◆ **Problem**
Write out, without any change, the lines in the material below that run from the line with "red cactus: 8 -> 7" through the line with "yellow cone: 4 -> 3", both included.
(Beginning of Data shown)
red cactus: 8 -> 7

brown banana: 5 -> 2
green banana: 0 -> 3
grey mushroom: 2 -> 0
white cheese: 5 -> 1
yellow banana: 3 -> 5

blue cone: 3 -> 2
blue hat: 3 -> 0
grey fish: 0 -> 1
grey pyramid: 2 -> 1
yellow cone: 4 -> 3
(End of Data shown)
(Beginning of Data shown)
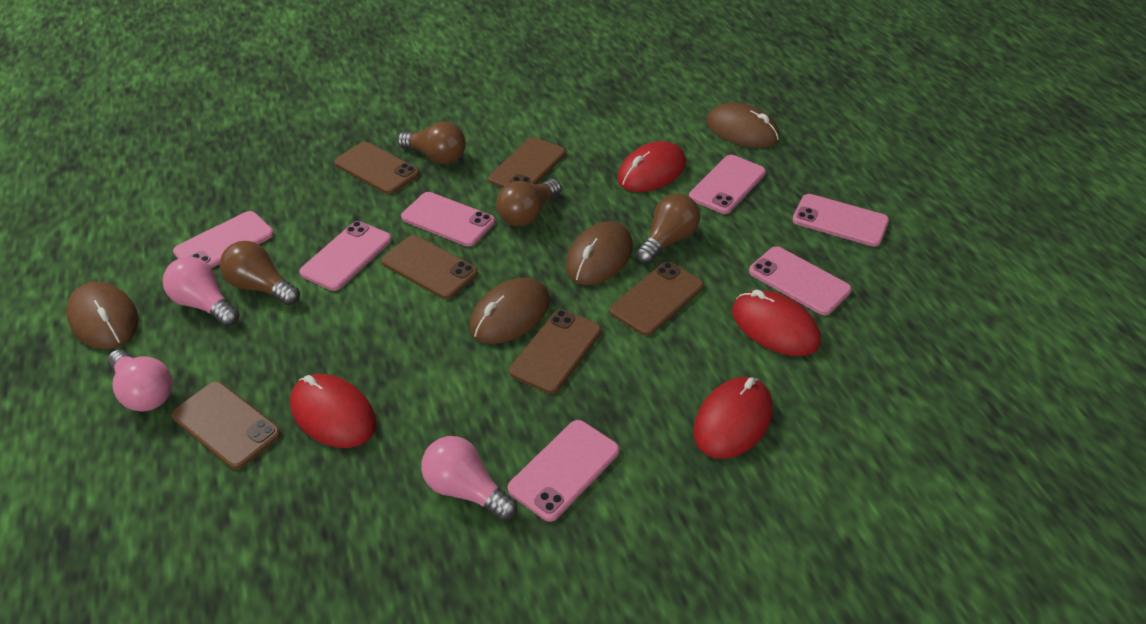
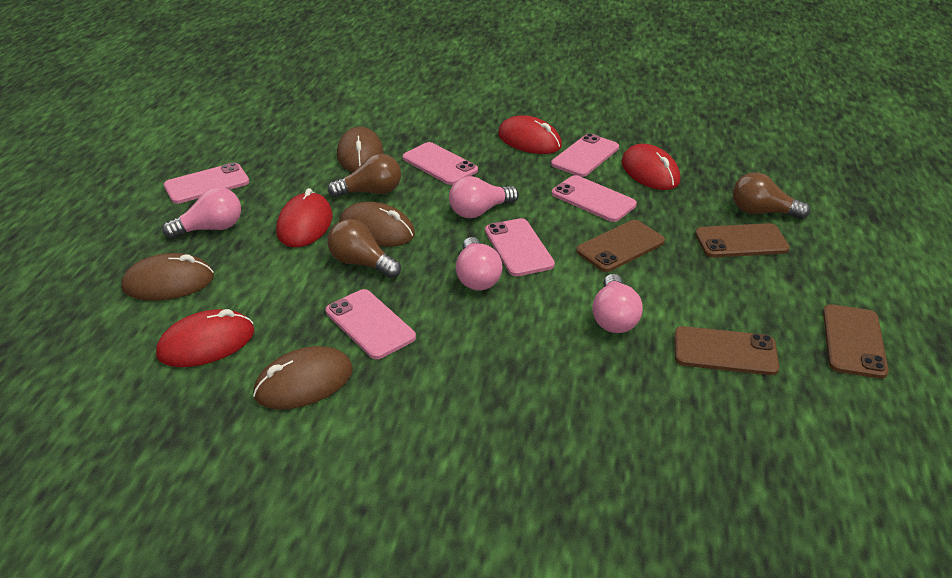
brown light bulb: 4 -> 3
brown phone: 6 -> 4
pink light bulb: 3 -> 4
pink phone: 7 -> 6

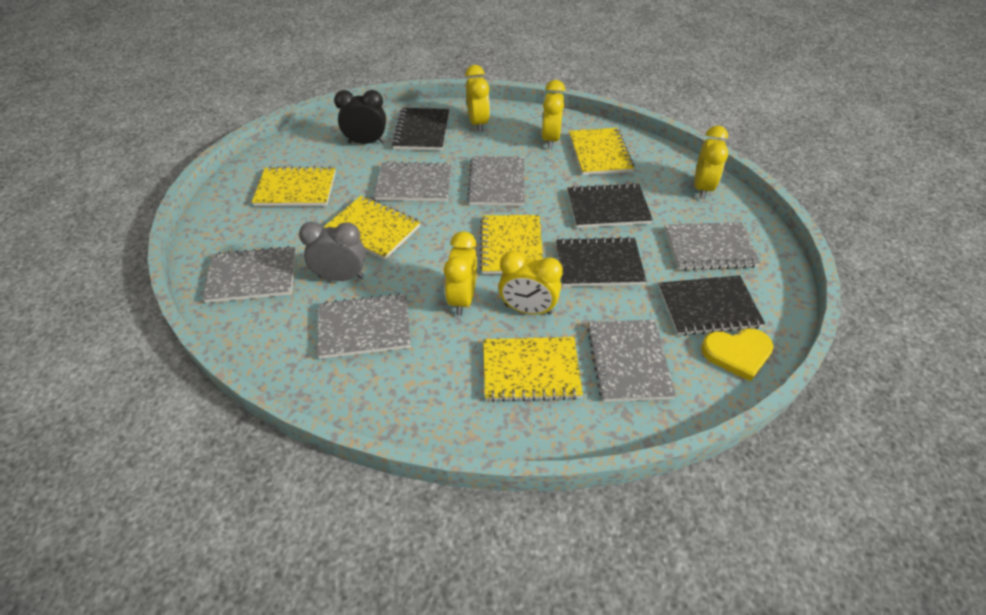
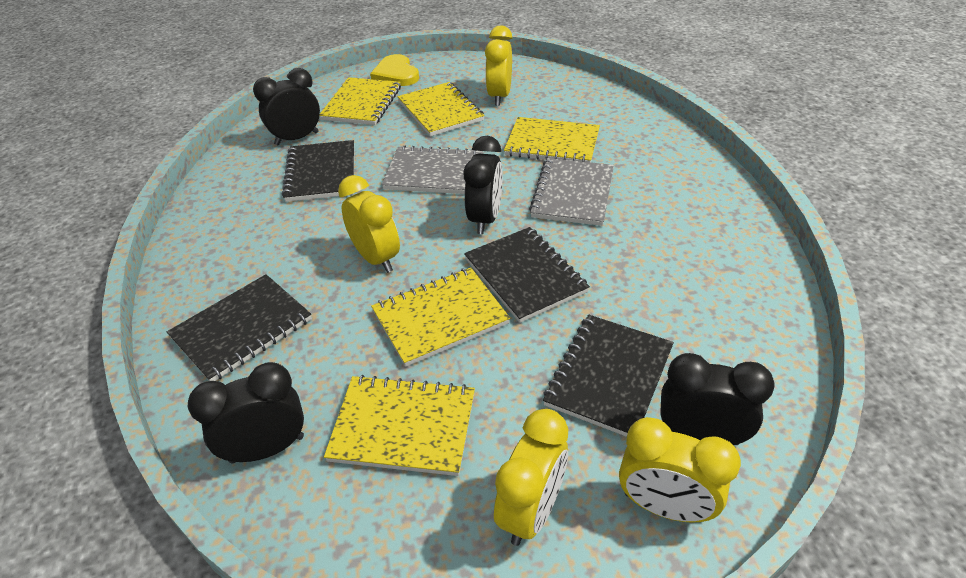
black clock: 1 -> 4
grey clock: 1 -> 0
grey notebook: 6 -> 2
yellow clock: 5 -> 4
(End of Data shown)
◆ **Task answer**
red cactus: 8 -> 7

brown banana: 5 -> 2
green banana: 0 -> 3
grey mushroom: 2 -> 0
white cheese: 5 -> 1
yellow banana: 3 -> 5

blue cone: 3 -> 2
blue hat: 3 -> 0
grey fish: 0 -> 1
grey pyramid: 2 -> 1
yellow cone: 4 -> 3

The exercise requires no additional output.